• TASK ITEM: Look through the entries below and show every line containing the word "DGND".

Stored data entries
-- Opening Marker --
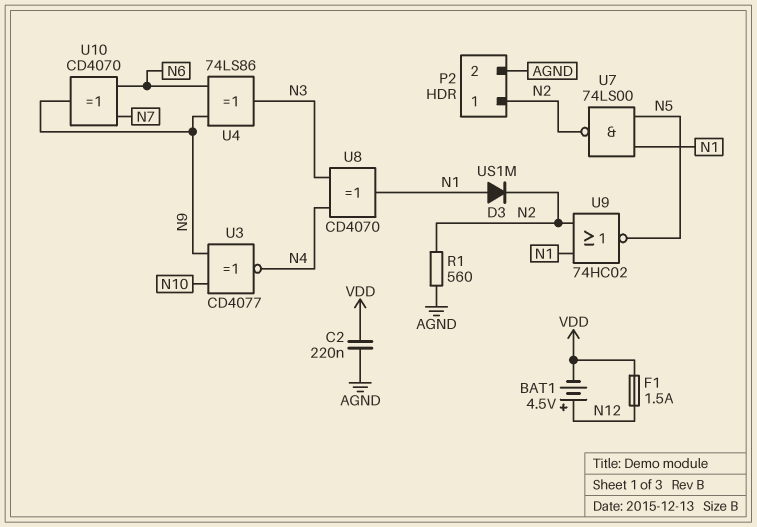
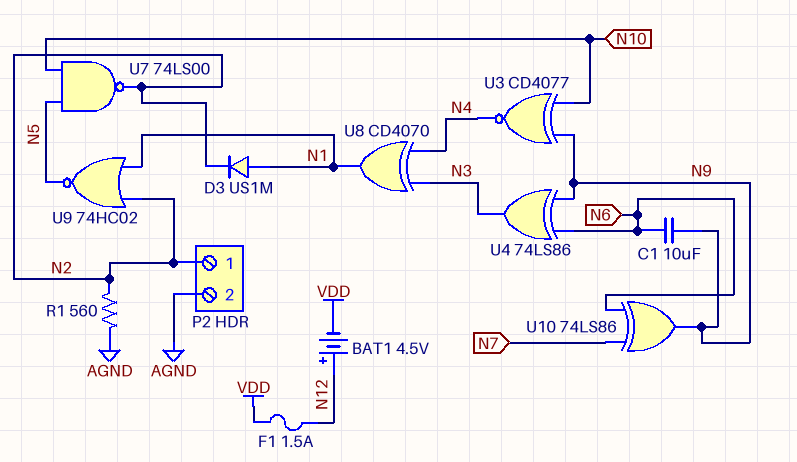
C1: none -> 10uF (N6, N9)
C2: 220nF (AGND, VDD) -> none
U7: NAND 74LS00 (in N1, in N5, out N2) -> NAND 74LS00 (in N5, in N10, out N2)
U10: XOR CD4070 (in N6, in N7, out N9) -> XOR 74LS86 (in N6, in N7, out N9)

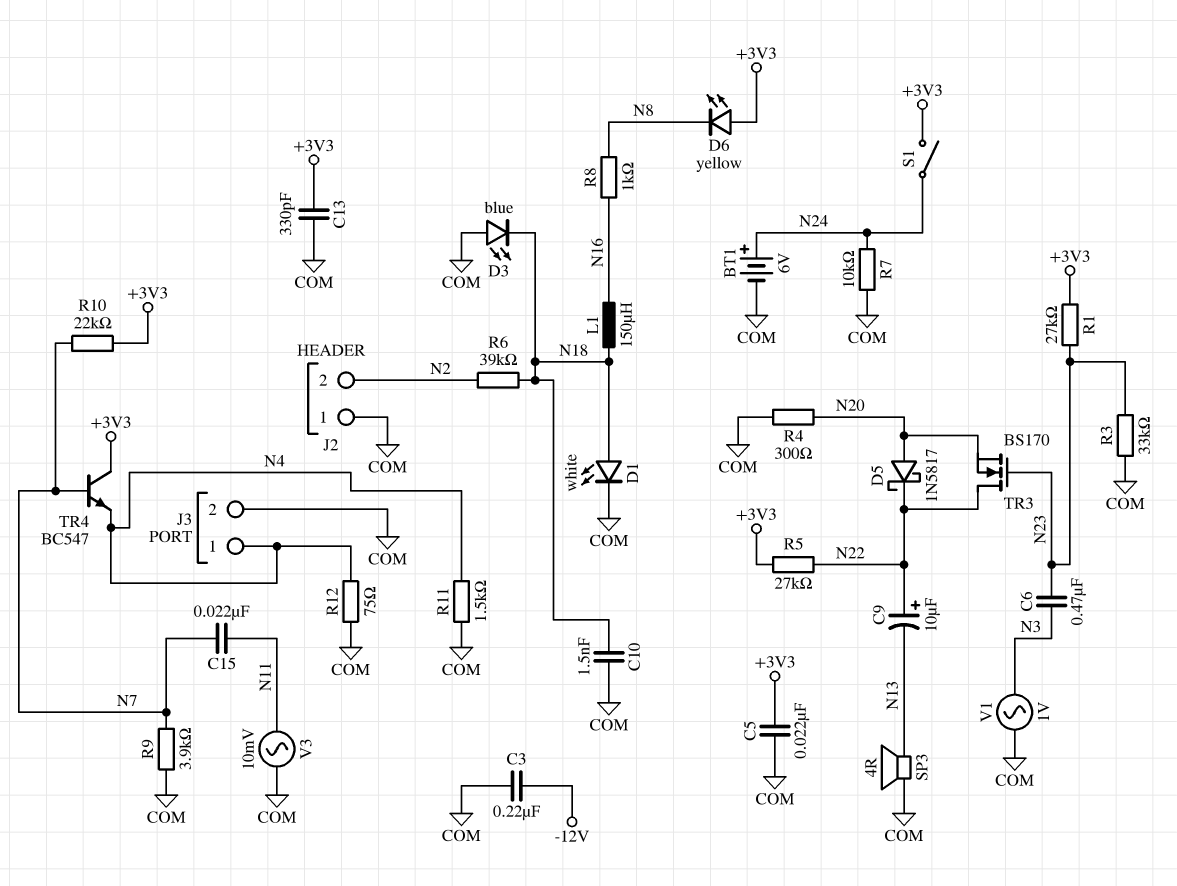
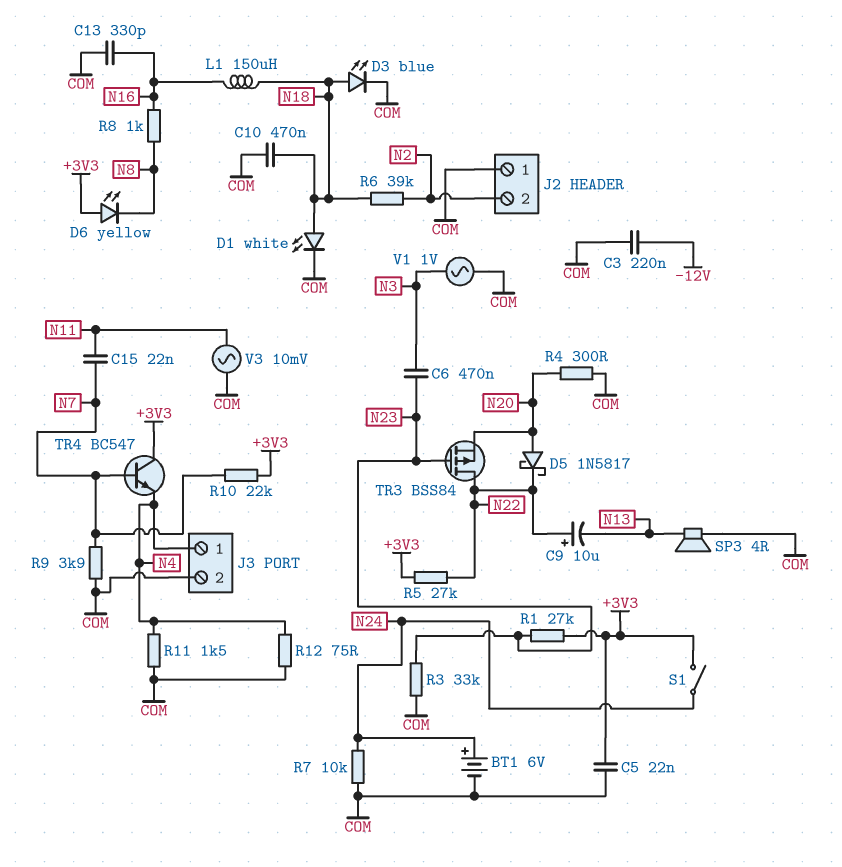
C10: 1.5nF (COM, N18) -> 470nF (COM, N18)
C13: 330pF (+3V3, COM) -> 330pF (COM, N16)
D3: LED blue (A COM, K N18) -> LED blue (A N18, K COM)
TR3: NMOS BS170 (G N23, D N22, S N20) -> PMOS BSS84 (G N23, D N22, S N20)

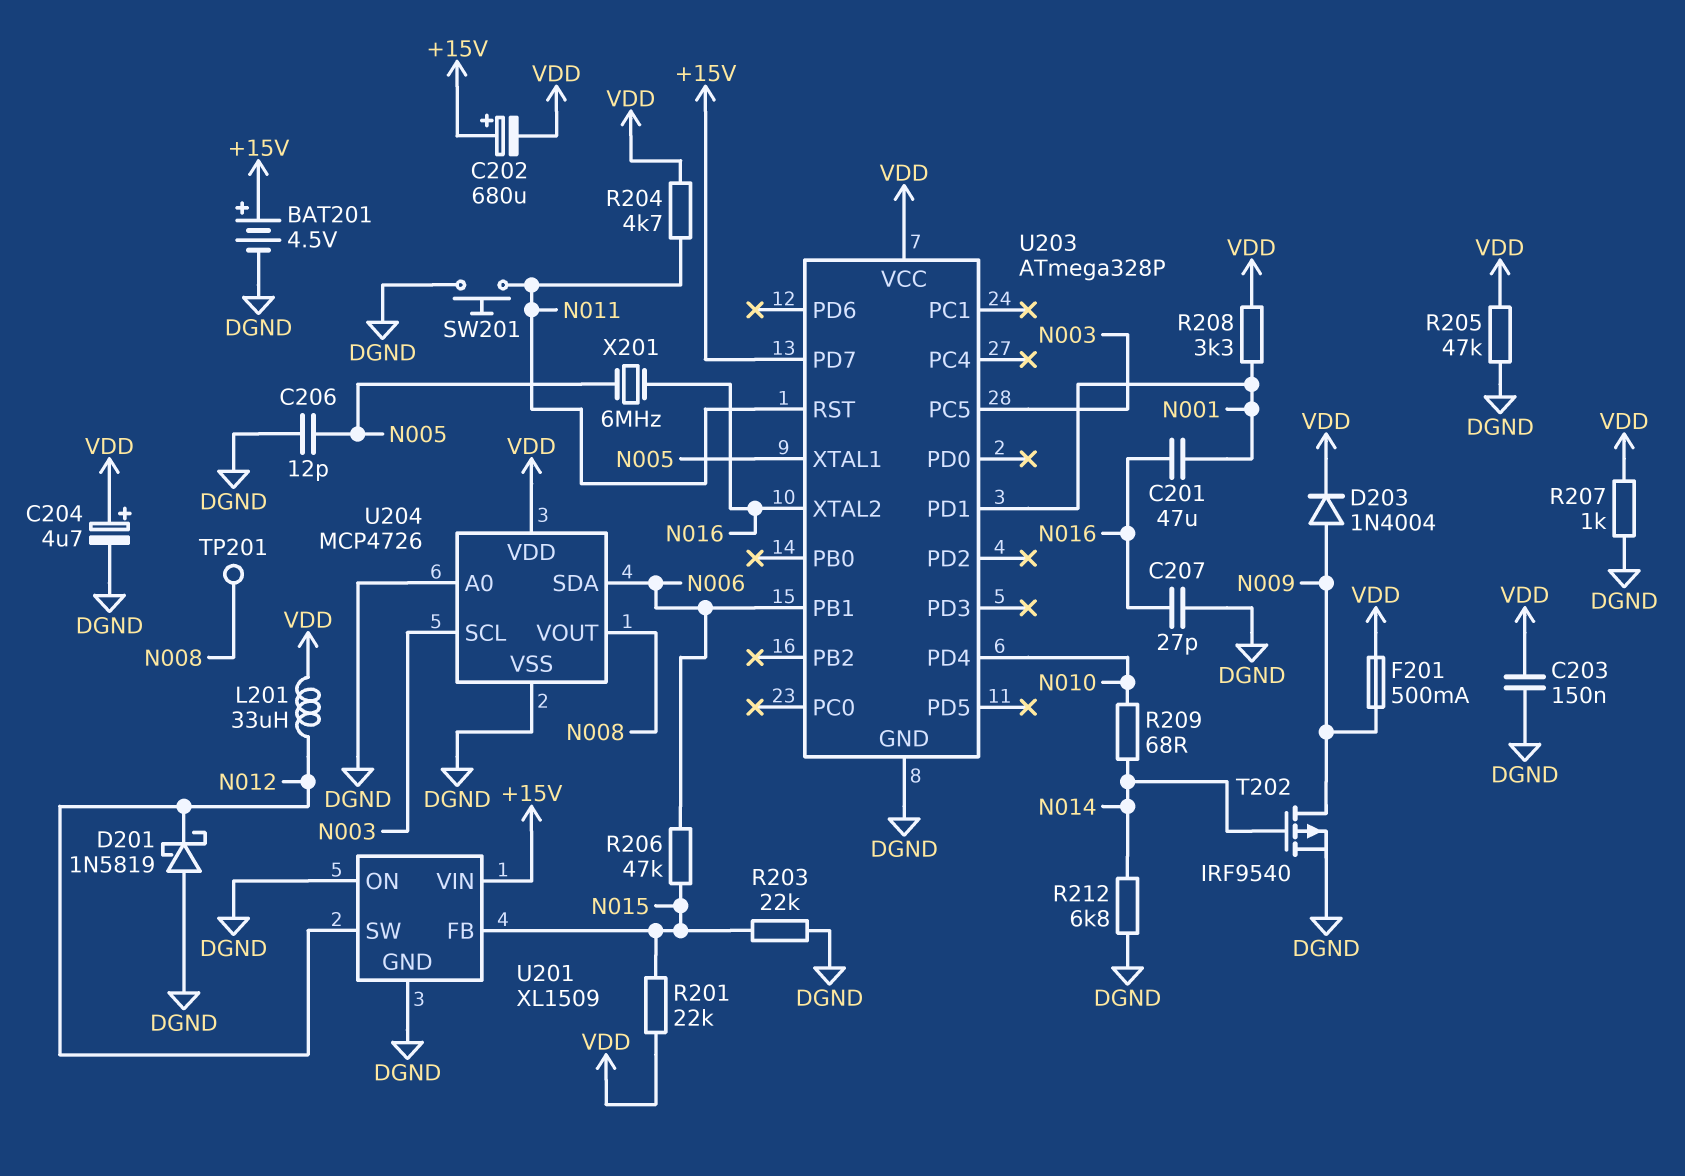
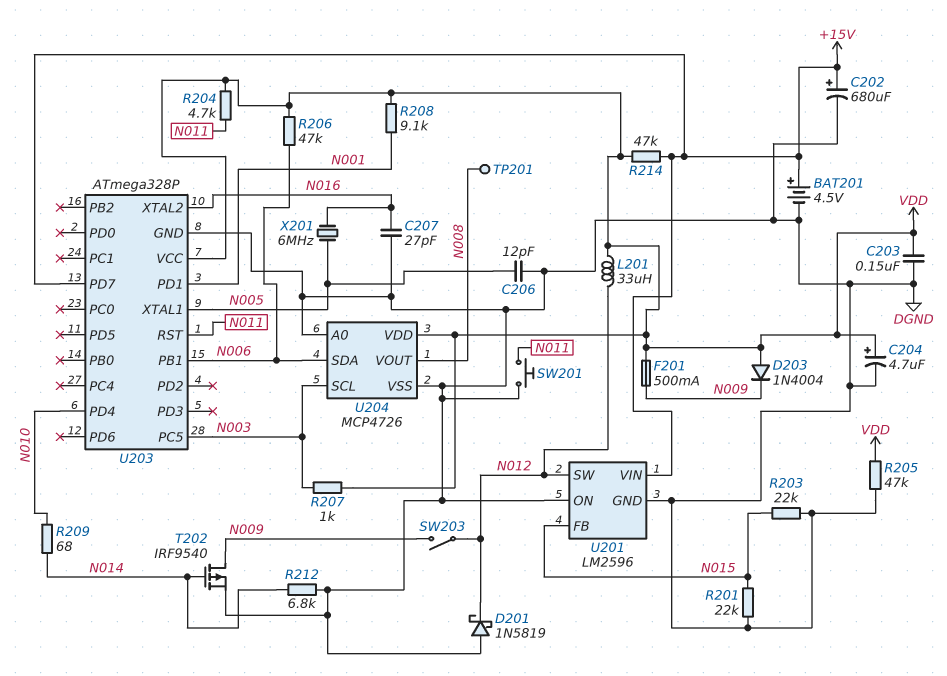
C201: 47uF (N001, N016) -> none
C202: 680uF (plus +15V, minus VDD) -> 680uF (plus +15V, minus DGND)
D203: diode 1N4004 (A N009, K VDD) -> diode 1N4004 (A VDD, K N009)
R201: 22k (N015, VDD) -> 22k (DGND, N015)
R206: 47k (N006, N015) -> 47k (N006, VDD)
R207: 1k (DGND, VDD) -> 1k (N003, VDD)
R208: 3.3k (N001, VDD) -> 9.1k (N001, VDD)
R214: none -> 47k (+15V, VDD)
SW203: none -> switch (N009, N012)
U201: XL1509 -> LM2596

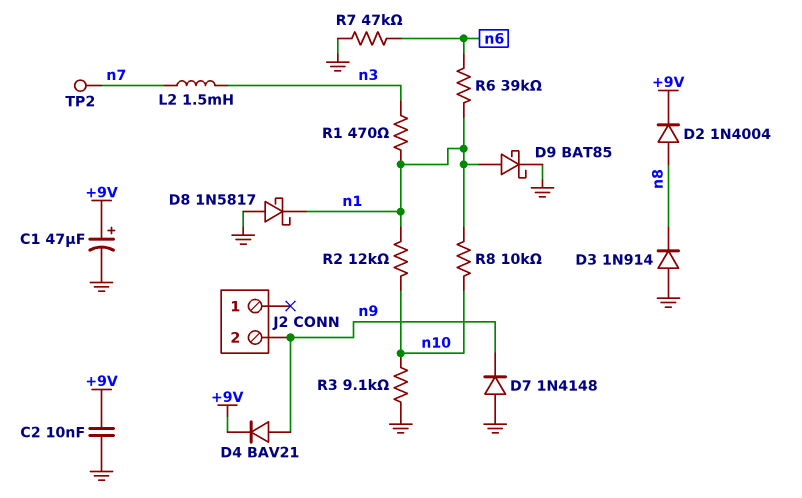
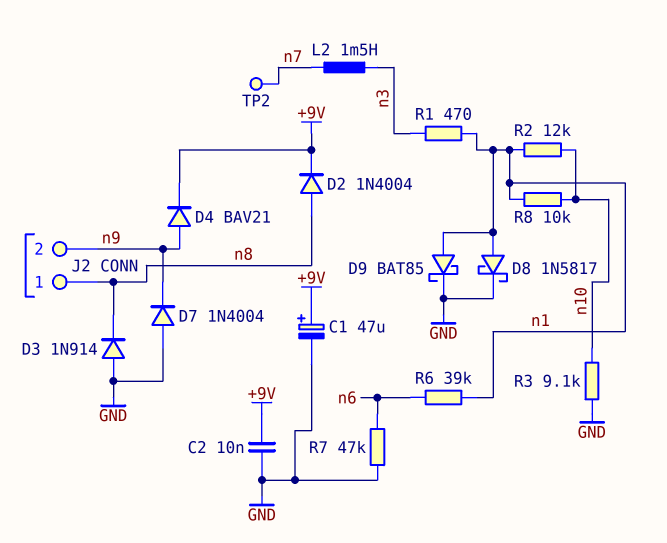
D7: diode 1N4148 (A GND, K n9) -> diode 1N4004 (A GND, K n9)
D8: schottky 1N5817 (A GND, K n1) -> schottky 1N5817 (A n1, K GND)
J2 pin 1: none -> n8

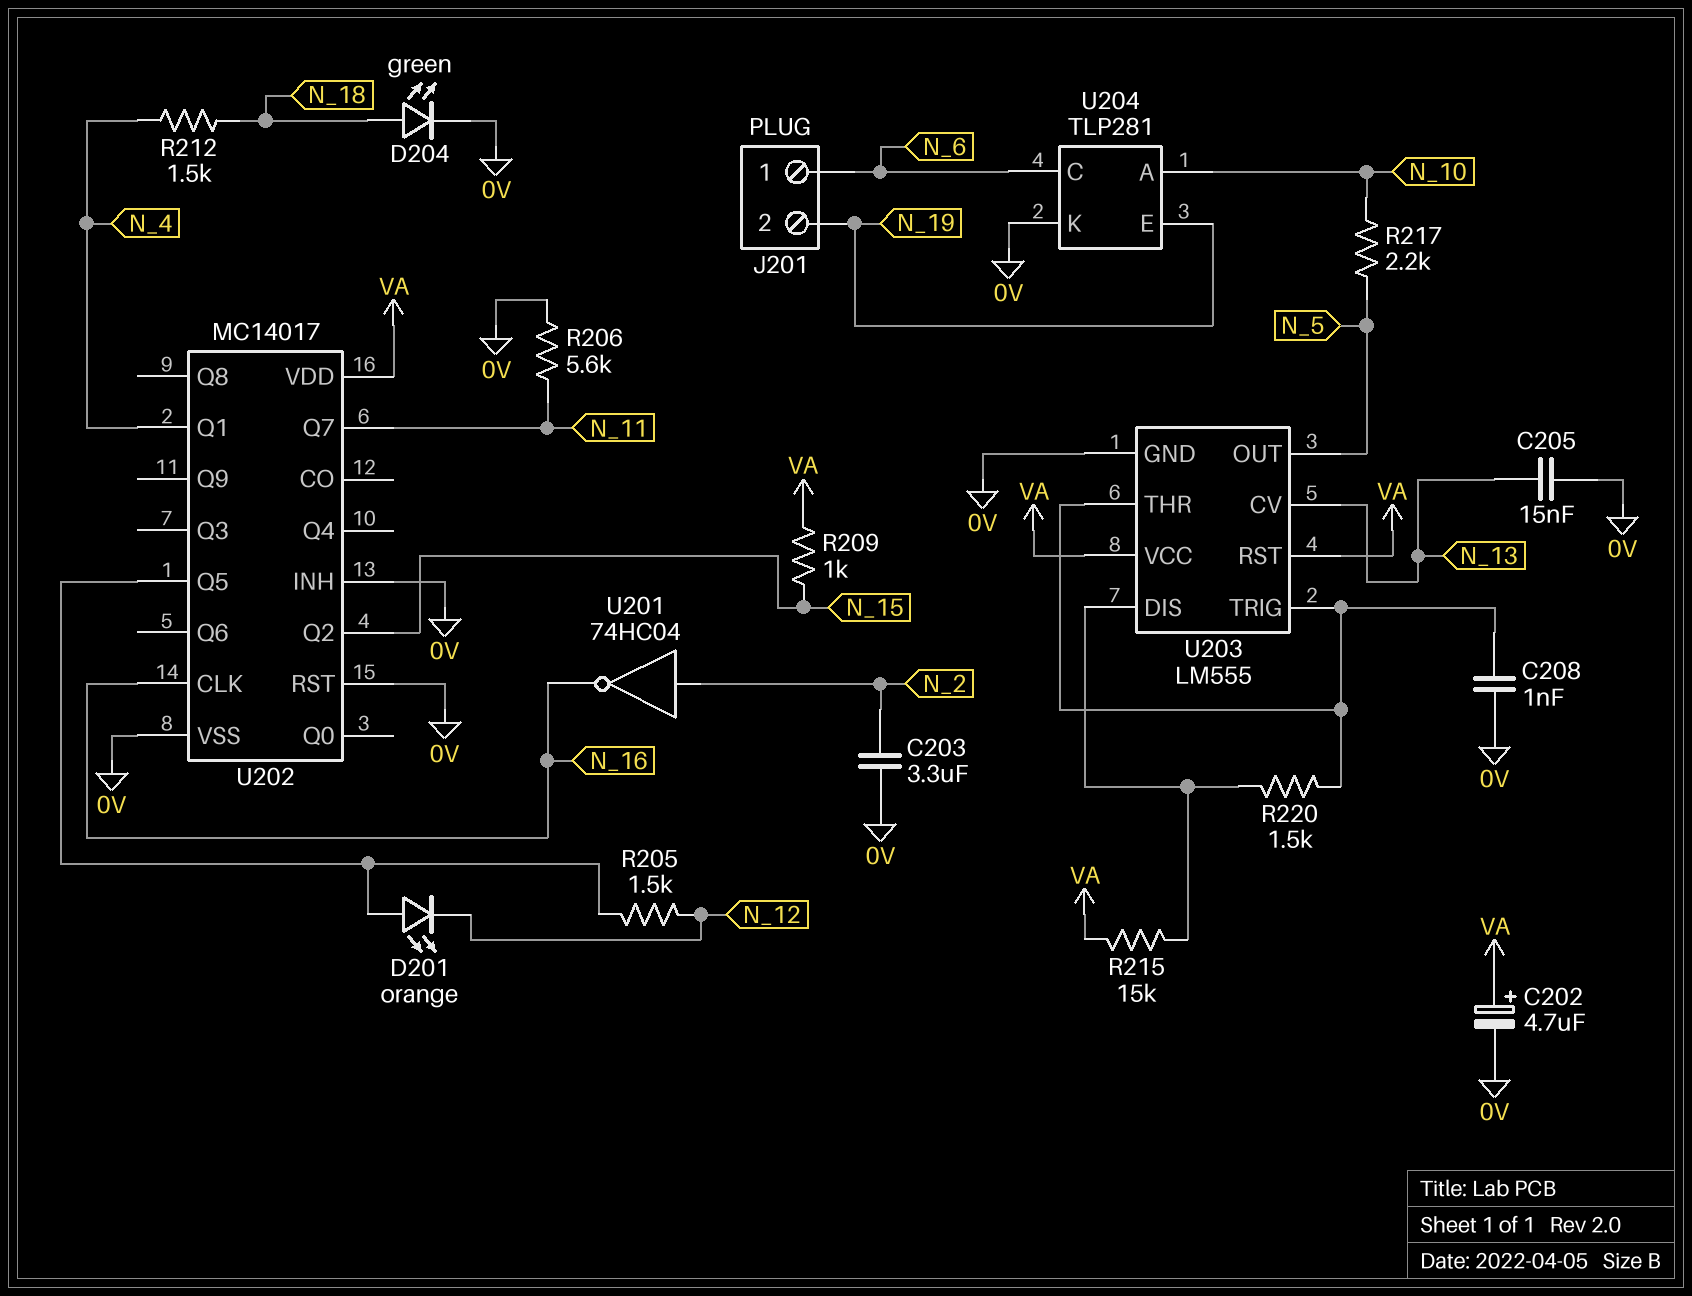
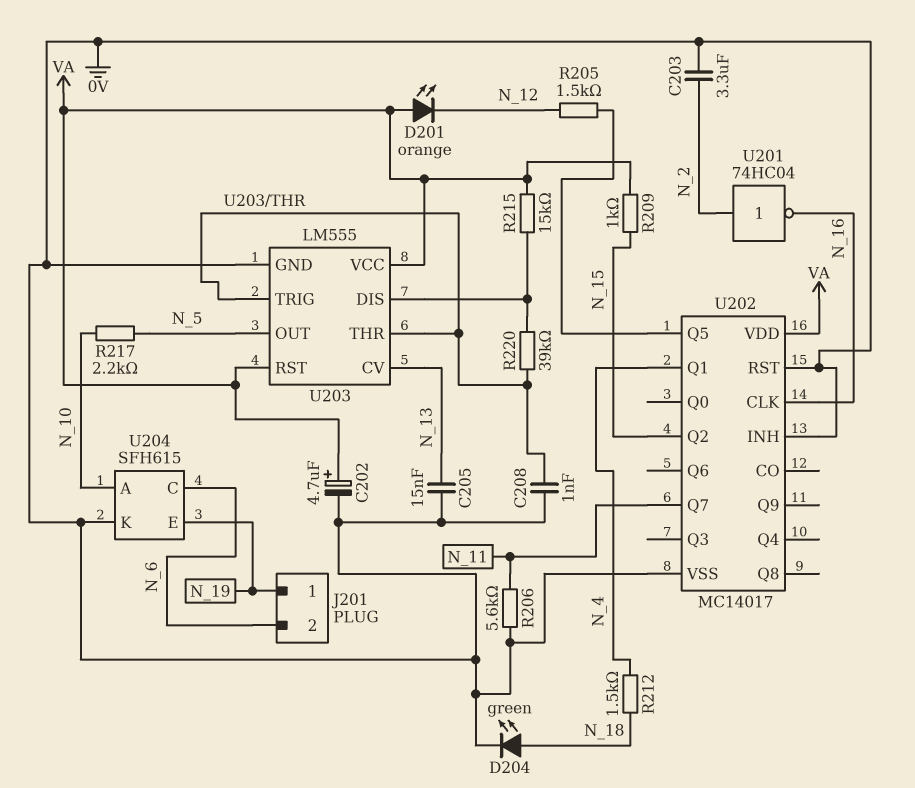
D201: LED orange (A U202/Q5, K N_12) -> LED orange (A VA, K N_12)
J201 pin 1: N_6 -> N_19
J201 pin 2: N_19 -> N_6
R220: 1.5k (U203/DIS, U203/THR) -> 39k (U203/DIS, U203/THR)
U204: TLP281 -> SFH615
-- Closing Marker --
• ANSWER TO THE PROBLEM:
C202: 680uF (plus +15V, minus VDD) -> 680uF (plus +15V, minus DGND)
R201: 22k (N015, VDD) -> 22k (DGND, N015)
R207: 1k (DGND, VDD) -> 1k (N003, VDD)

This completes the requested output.